■ Problem details: If a line in the entries contains the string "camera", include that line in your answer.

Records supplied Start Marker

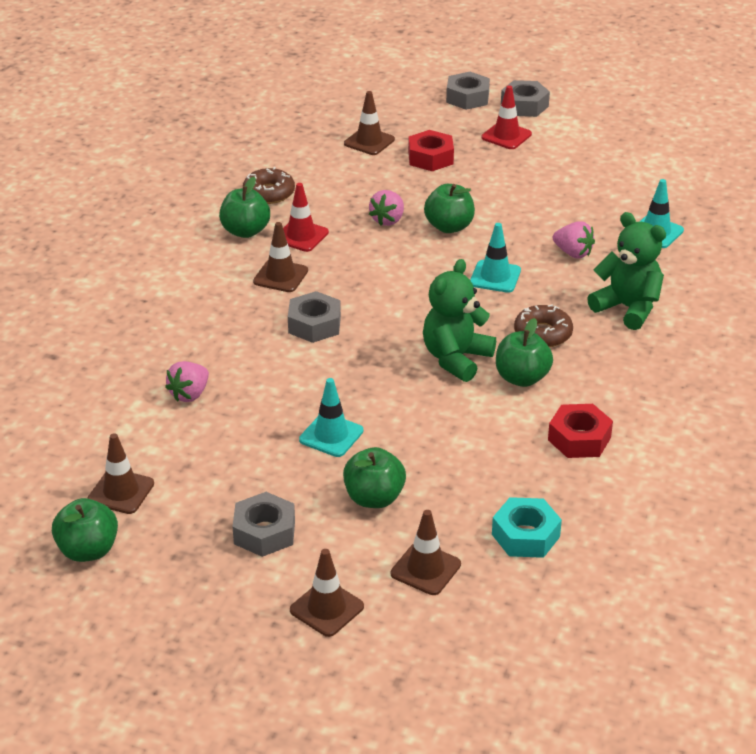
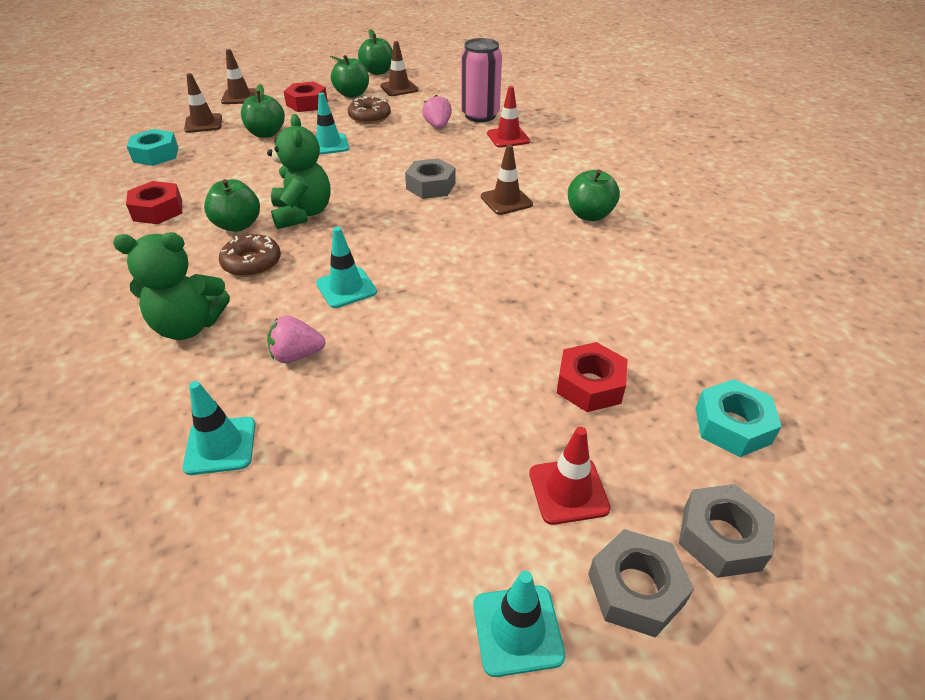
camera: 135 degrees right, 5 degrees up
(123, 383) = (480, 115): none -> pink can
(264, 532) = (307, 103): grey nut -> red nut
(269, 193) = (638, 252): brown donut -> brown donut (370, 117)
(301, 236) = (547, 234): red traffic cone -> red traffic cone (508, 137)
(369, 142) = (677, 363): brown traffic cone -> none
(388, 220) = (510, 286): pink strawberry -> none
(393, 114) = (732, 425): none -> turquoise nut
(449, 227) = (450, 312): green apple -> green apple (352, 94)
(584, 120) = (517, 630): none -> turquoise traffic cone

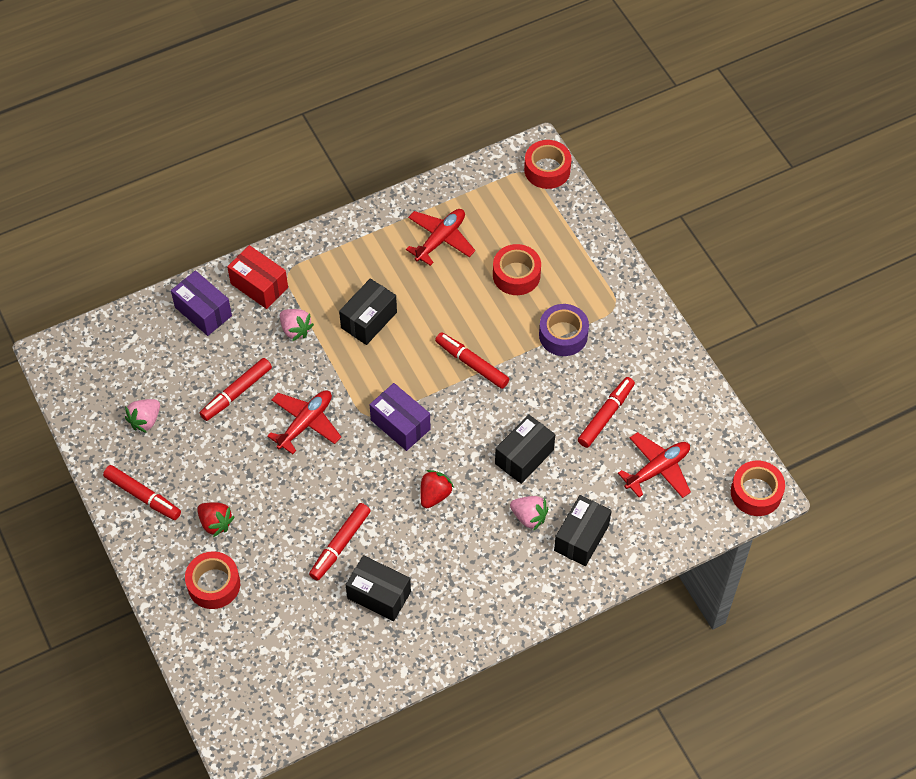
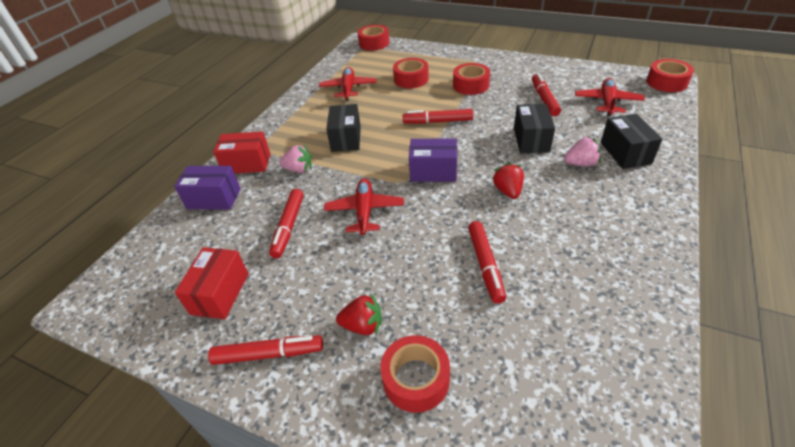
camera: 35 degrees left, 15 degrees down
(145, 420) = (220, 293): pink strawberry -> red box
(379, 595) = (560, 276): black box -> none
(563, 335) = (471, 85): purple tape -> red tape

Records supplied End Marker

■ Answer area:
camera: 135 degrees right, 5 degrees up
camera: 35 degrees left, 15 degrees down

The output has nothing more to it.